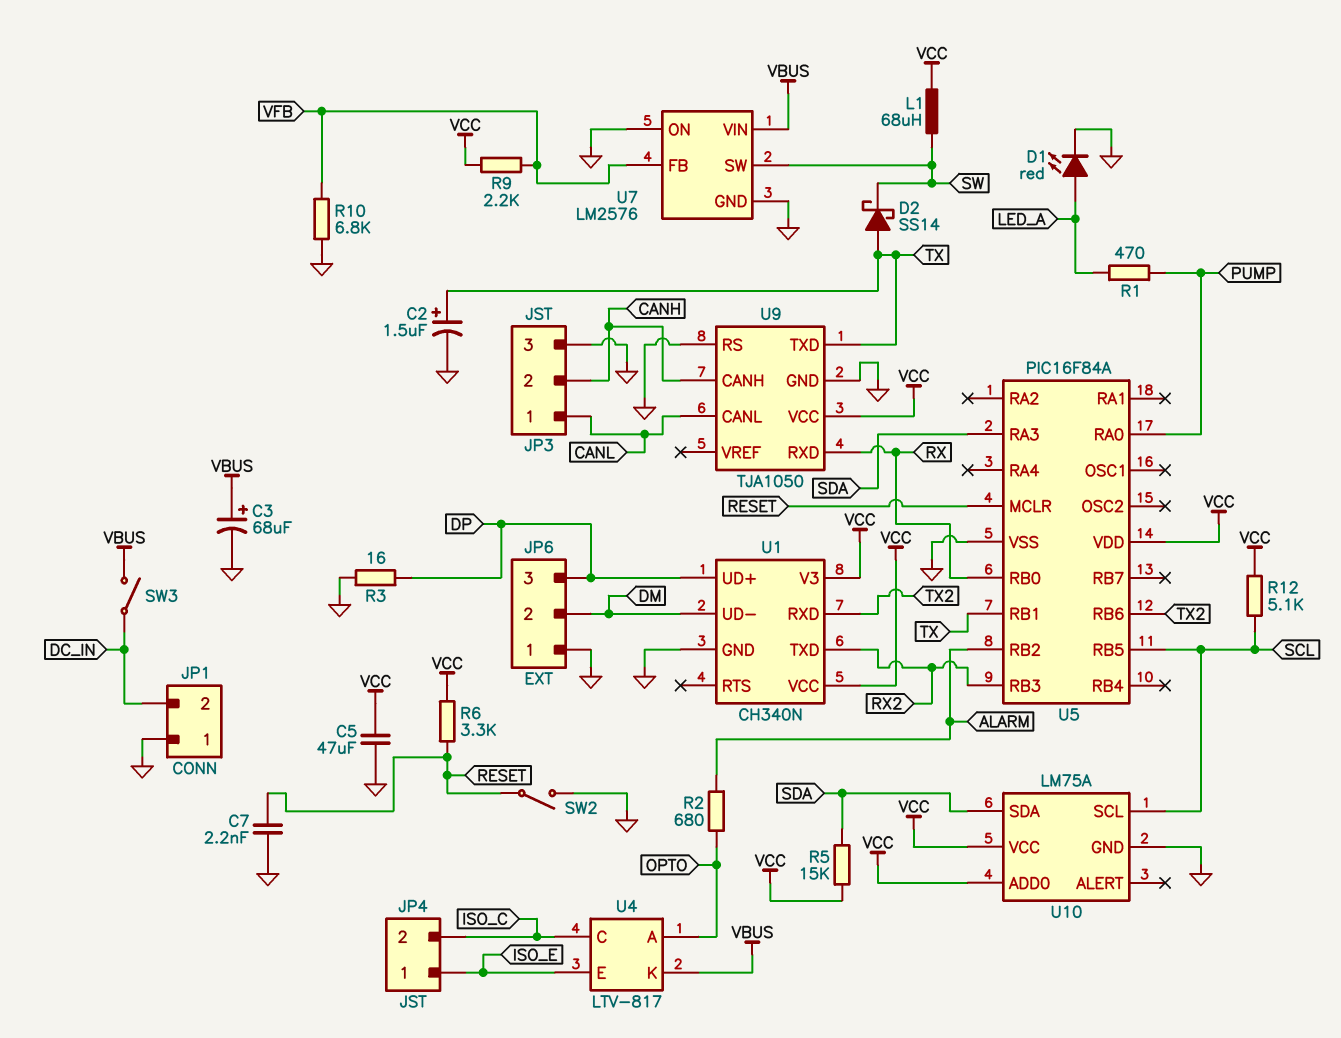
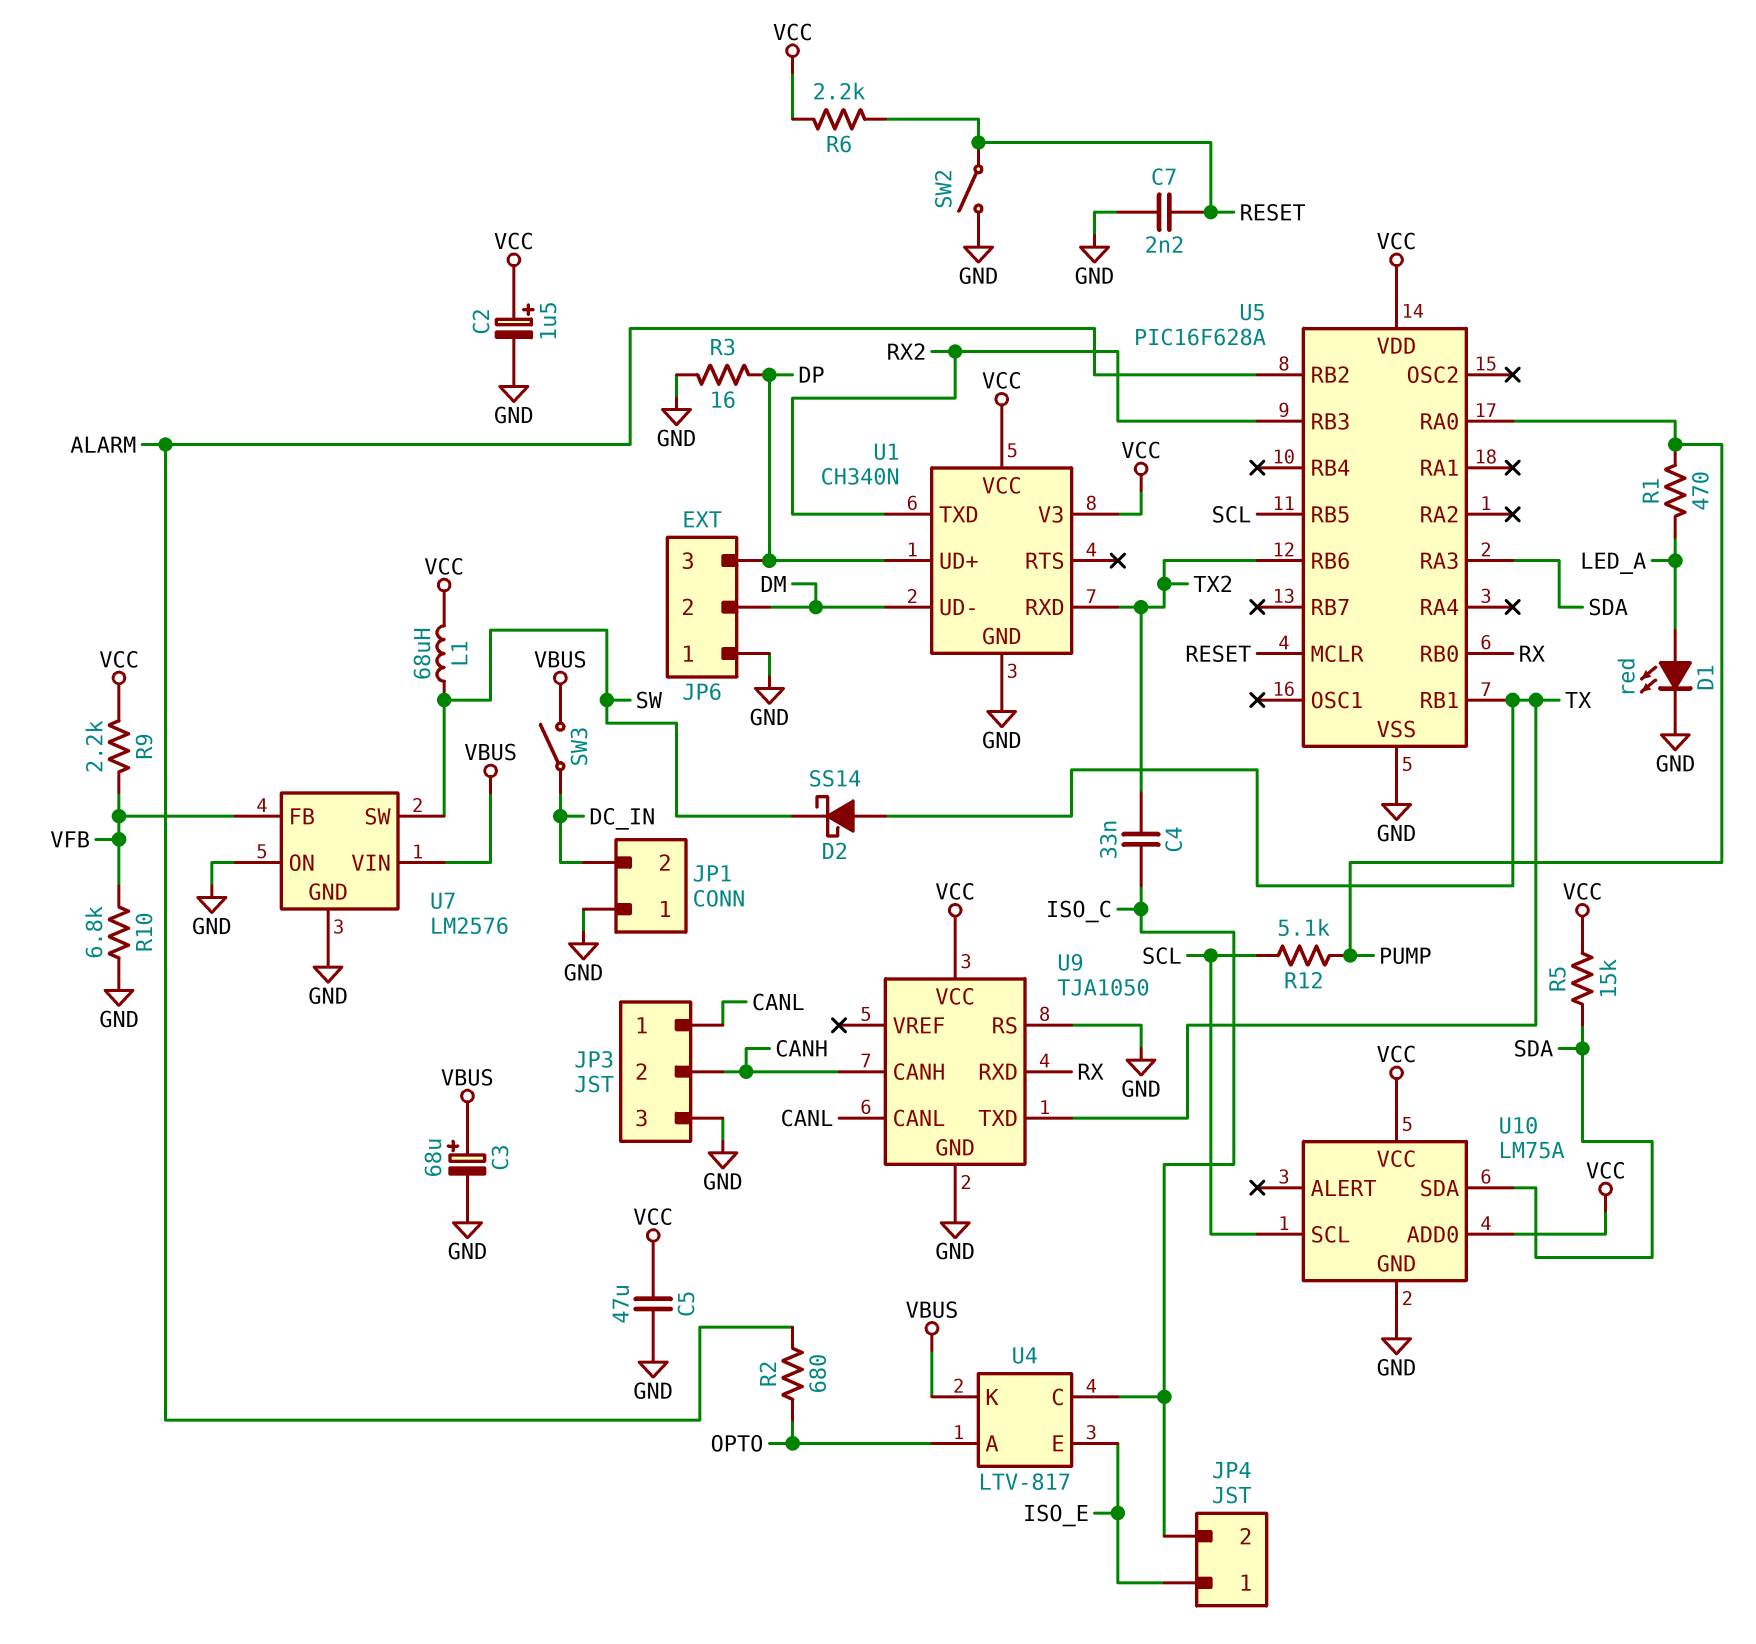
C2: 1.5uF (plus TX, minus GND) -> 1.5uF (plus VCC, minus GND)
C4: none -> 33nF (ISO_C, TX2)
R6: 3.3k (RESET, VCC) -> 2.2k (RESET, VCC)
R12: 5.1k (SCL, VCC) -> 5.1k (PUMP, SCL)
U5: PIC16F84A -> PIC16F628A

──────────

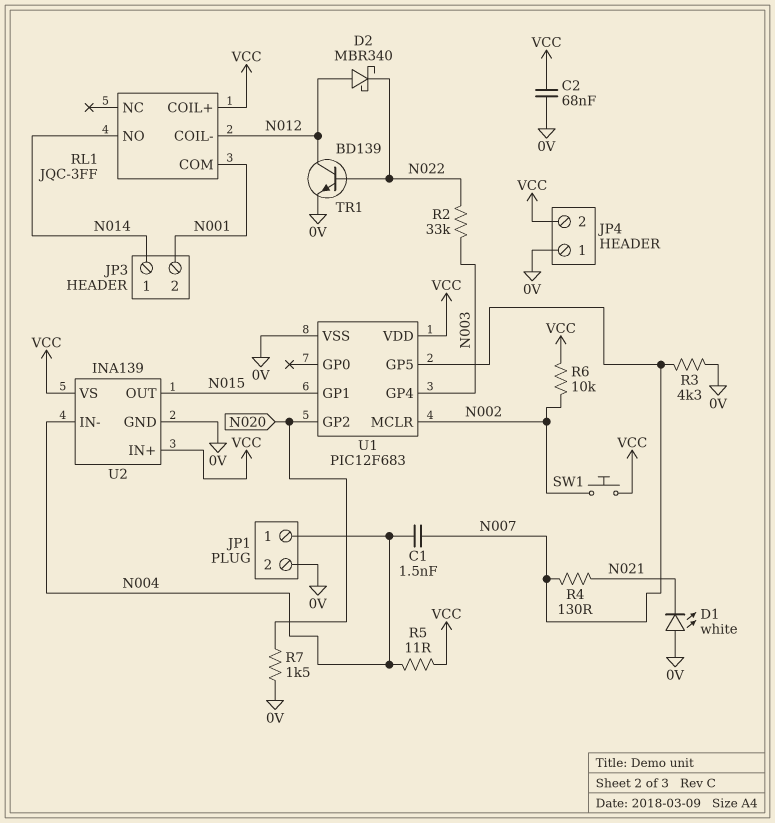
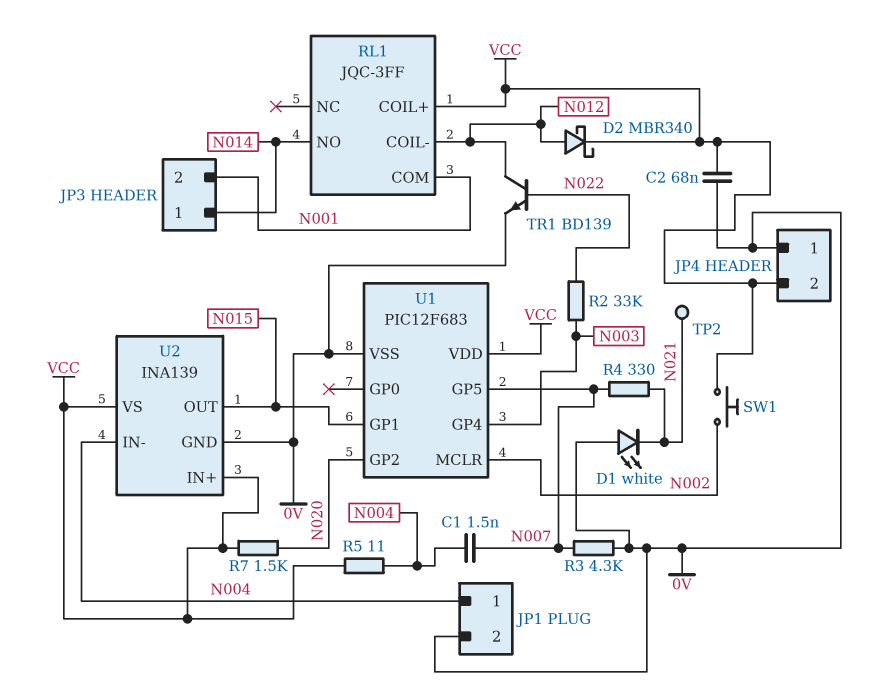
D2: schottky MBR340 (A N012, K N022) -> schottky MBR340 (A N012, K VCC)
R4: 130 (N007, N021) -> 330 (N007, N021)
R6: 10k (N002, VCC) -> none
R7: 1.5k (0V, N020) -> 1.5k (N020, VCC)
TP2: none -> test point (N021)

──────────

To do ▸ Set down, from the entries above, exactly the lines from the one with "C2: 1.5uF (plus" up to and including the one with "U5: PIC16F84A -> PIC16F628A", and no other lines.

Your response ▸
C2: 1.5uF (plus TX, minus GND) -> 1.5uF (plus VCC, minus GND)
C4: none -> 33nF (ISO_C, TX2)
R6: 3.3k (RESET, VCC) -> 2.2k (RESET, VCC)
R12: 5.1k (SCL, VCC) -> 5.1k (PUMP, SCL)
U5: PIC16F84A -> PIC16F628A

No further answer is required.